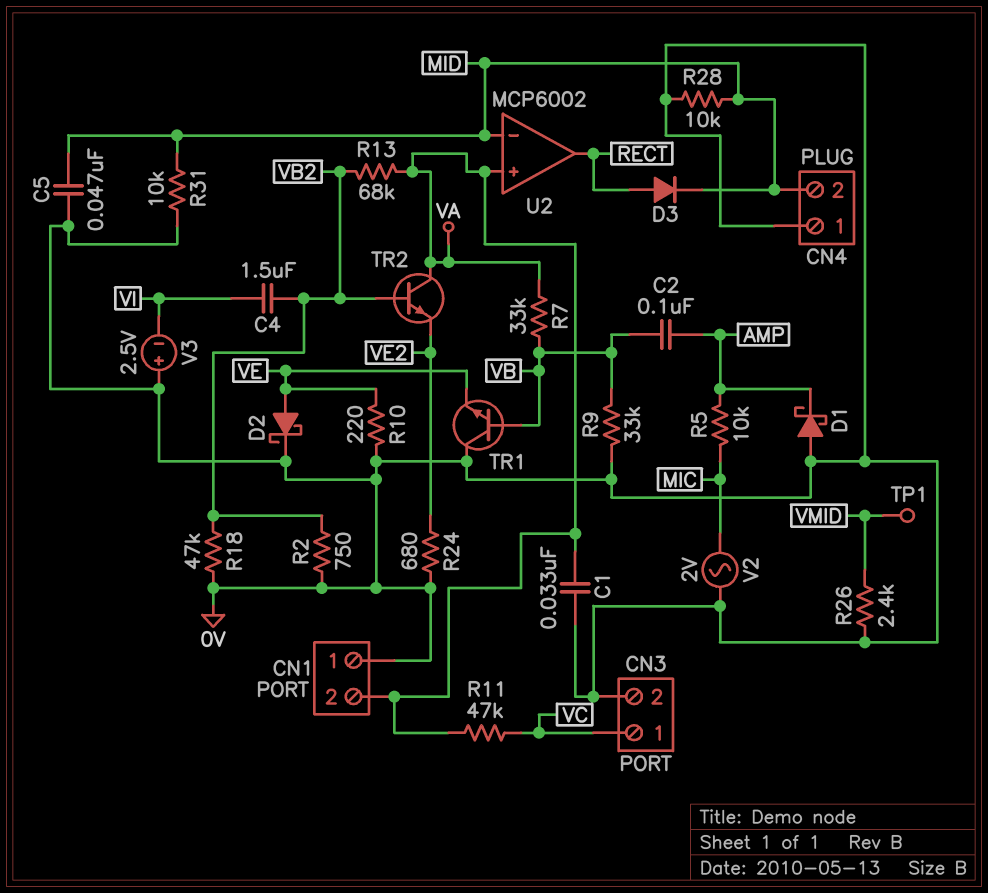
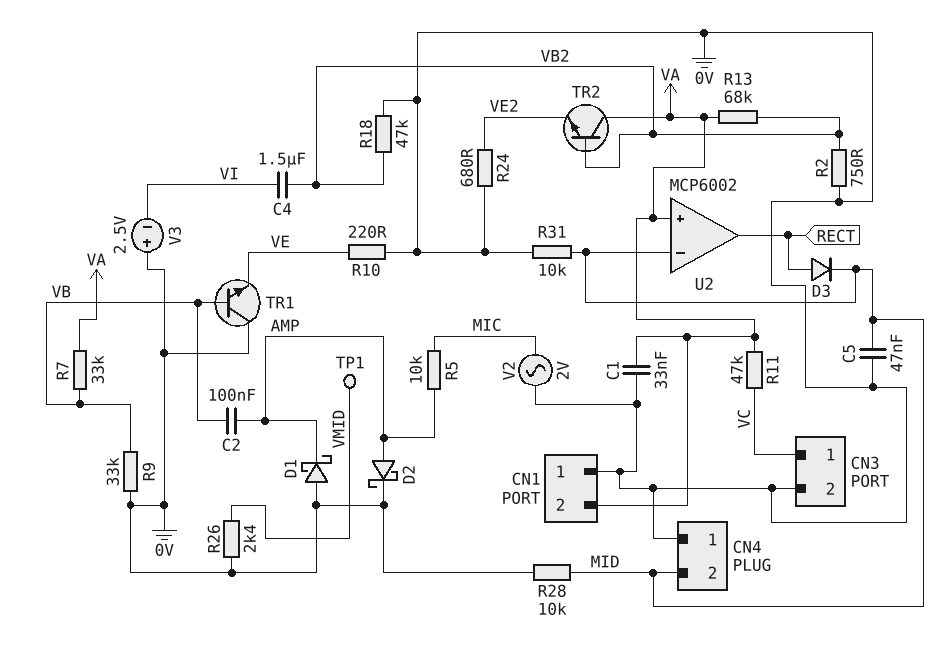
D2: schottky (A VE, K 0V) -> schottky (A AMP, K 0V)

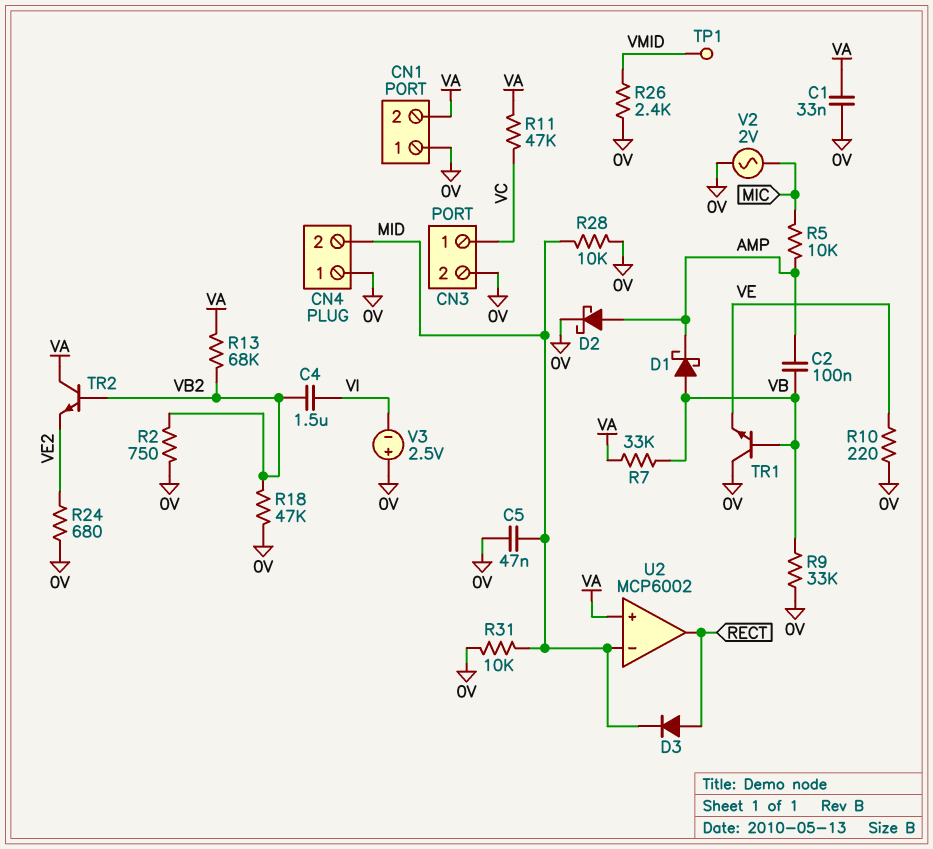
D1: schottky (A 0V, K AMP) -> schottky (A VB, K AMP)

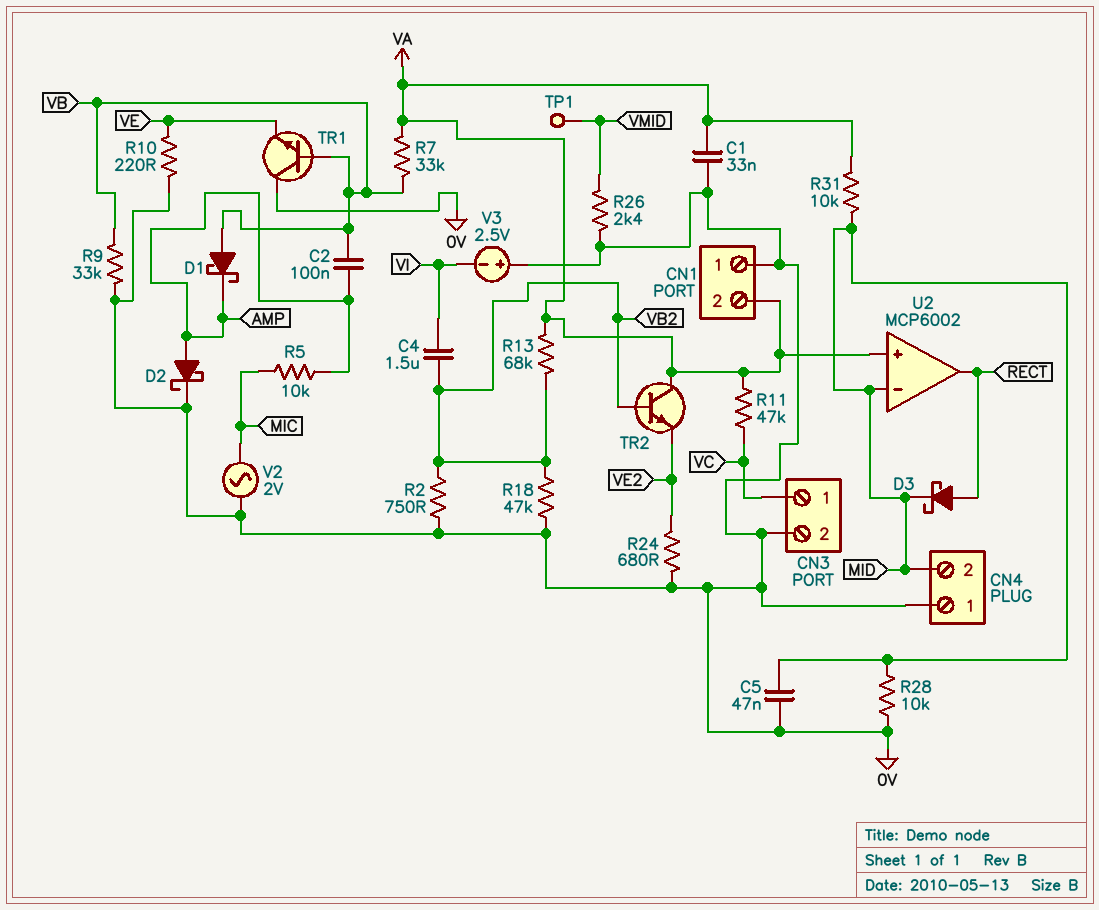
D3: diode (A RECT, K MID) -> schottky (A RECT, K MID)
R31: 10k (0V, MID) -> 10k (MID, VA)

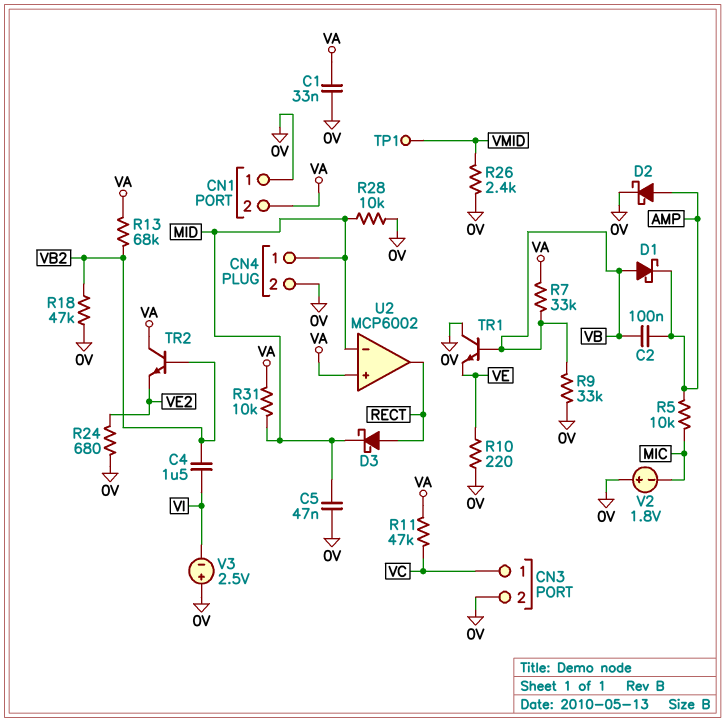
CN4 pin 1: 0V -> MID
CN4 pin 2: MID -> 0V
R2: 750 (0V, VB2) -> none
V2: AC 2V (0V, MIC) -> 1.8V (plus 0V, minus MIC)

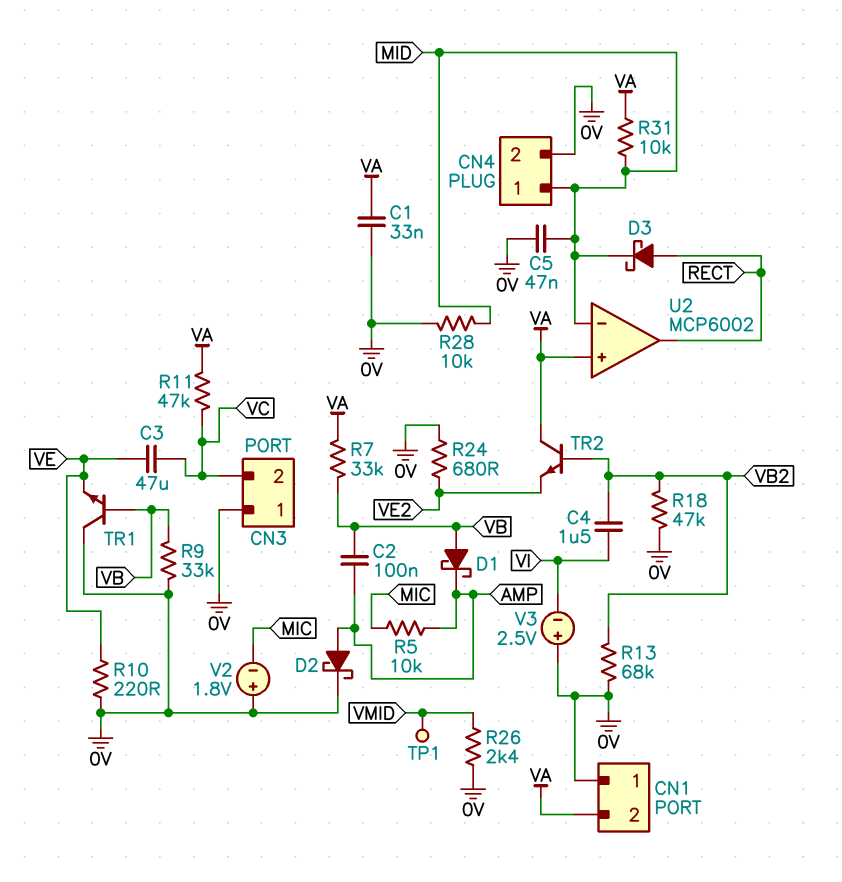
C3: none -> 47uF (VC, VE)
CN3 pin 1: VC -> 0V
CN3 pin 2: 0V -> VC
R13: 68k (VA, VB2) -> 68k (0V, VB2)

★ ★ ★ ★ ★ ★ ★

=== Work instruction ===
From the line with "CN3 pin 1: VC -> 0V" through the last line of the records, set down every line exactly as written and leave out all others.

=== Solution to the problem ===
CN3 pin 1: VC -> 0V
CN3 pin 2: 0V -> VC
R13: 68k (VA, VB2) -> 68k (0V, VB2)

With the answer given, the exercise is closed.